**Your objective**
Could the entries below be transcribed word for word, with the pictures omitted?

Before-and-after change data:
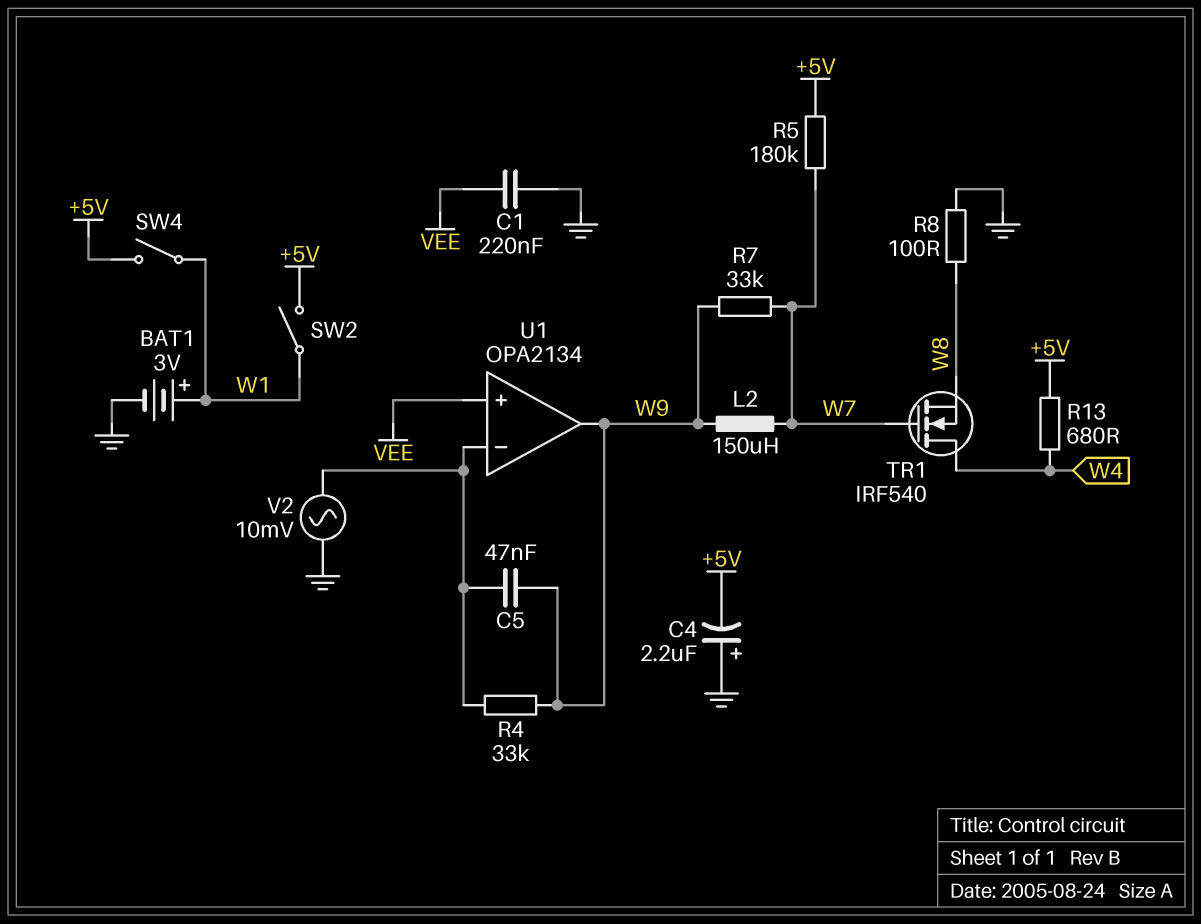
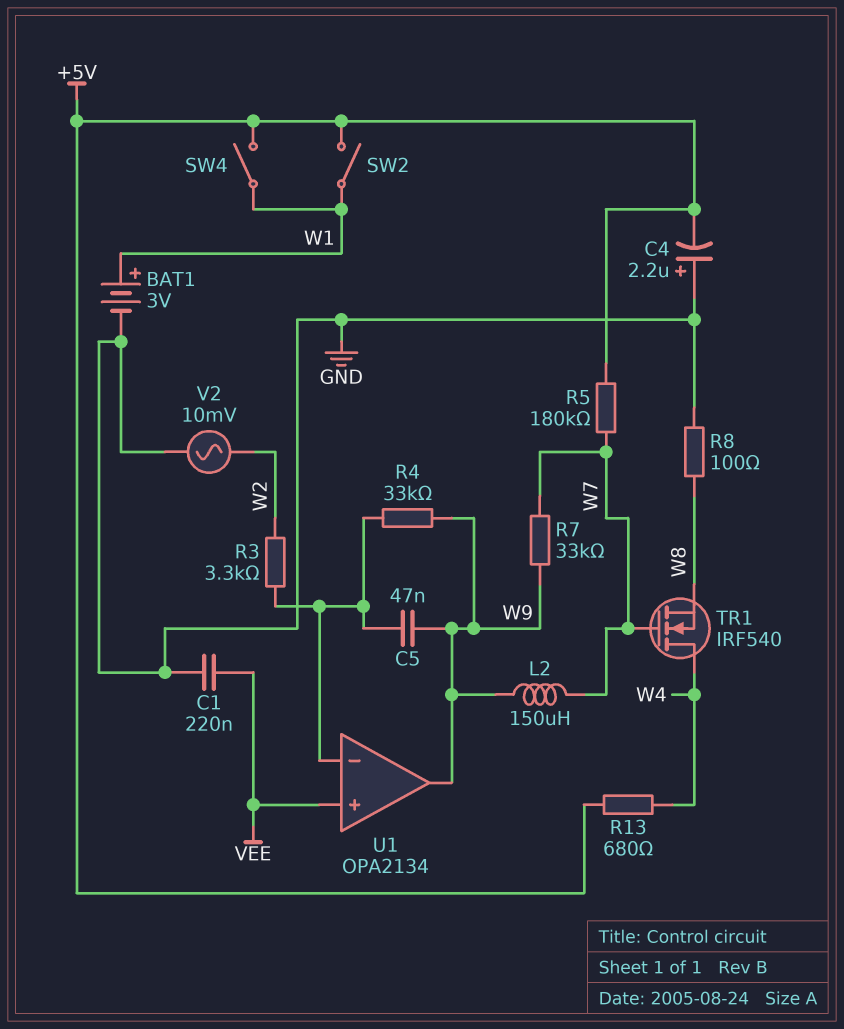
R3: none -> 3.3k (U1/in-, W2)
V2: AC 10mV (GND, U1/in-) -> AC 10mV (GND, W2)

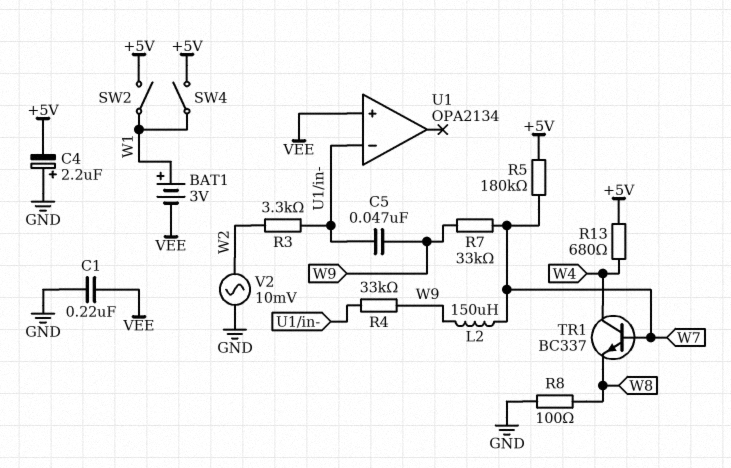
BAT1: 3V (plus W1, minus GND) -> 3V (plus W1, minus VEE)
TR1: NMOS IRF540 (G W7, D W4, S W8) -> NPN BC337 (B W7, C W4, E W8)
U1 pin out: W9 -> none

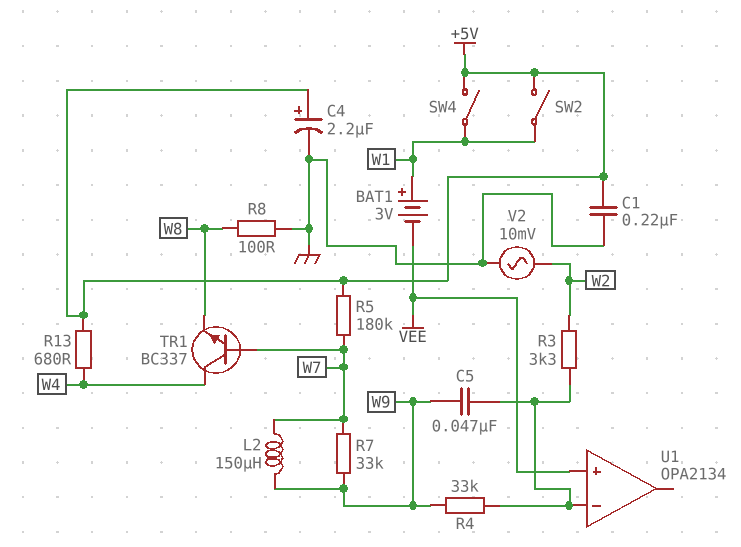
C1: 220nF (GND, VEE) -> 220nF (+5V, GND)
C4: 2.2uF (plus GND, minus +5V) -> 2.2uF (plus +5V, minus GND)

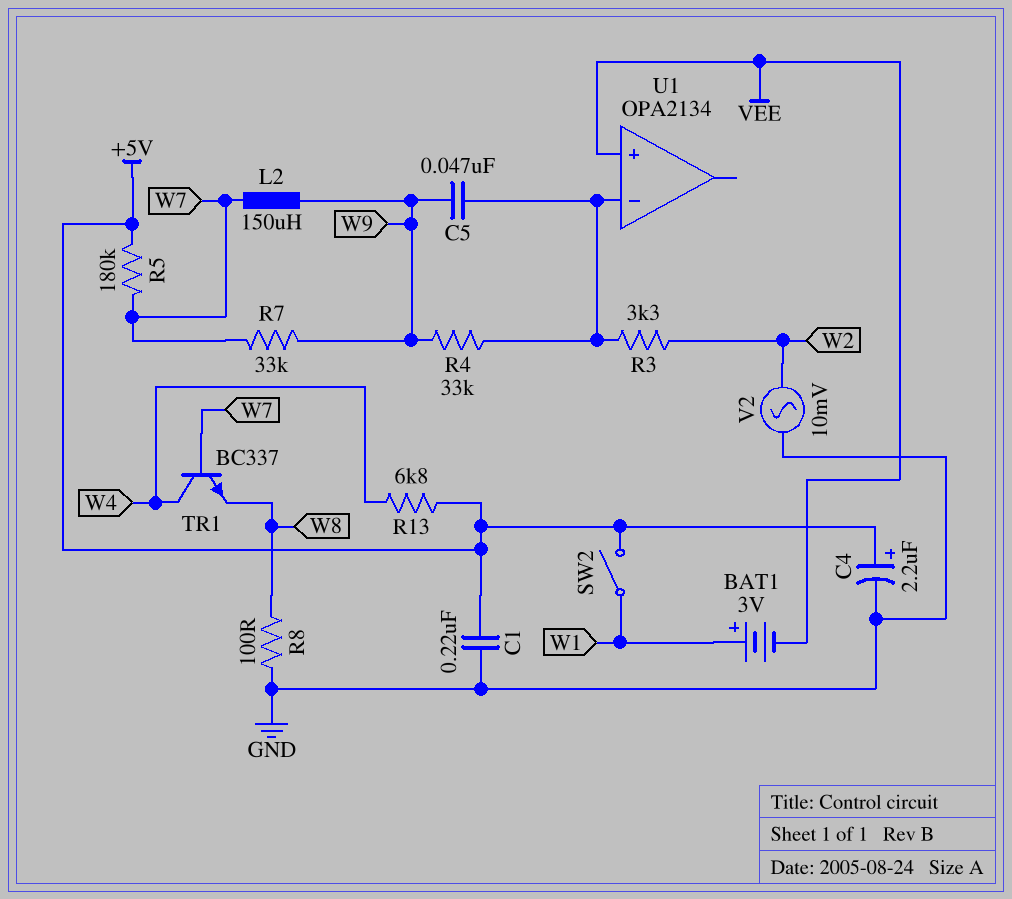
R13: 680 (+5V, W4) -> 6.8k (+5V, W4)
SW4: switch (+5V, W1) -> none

**Output for this task**
R3: none -> 3.3k (U1/in-, W2)
V2: AC 10mV (GND, U1/in-) -> AC 10mV (GND, W2)

BAT1: 3V (plus W1, minus GND) -> 3V (plus W1, minus VEE)
TR1: NMOS IRF540 (G W7, D W4, S W8) -> NPN BC337 (B W7, C W4, E W8)
U1 pin out: W9 -> none

C1: 220nF (GND, VEE) -> 220nF (+5V, GND)
C4: 2.2uF (plus GND, minus +5V) -> 2.2uF (plus +5V, minus GND)

R13: 680 (+5V, W4) -> 6.8k (+5V, W4)
SW4: switch (+5V, W1) -> none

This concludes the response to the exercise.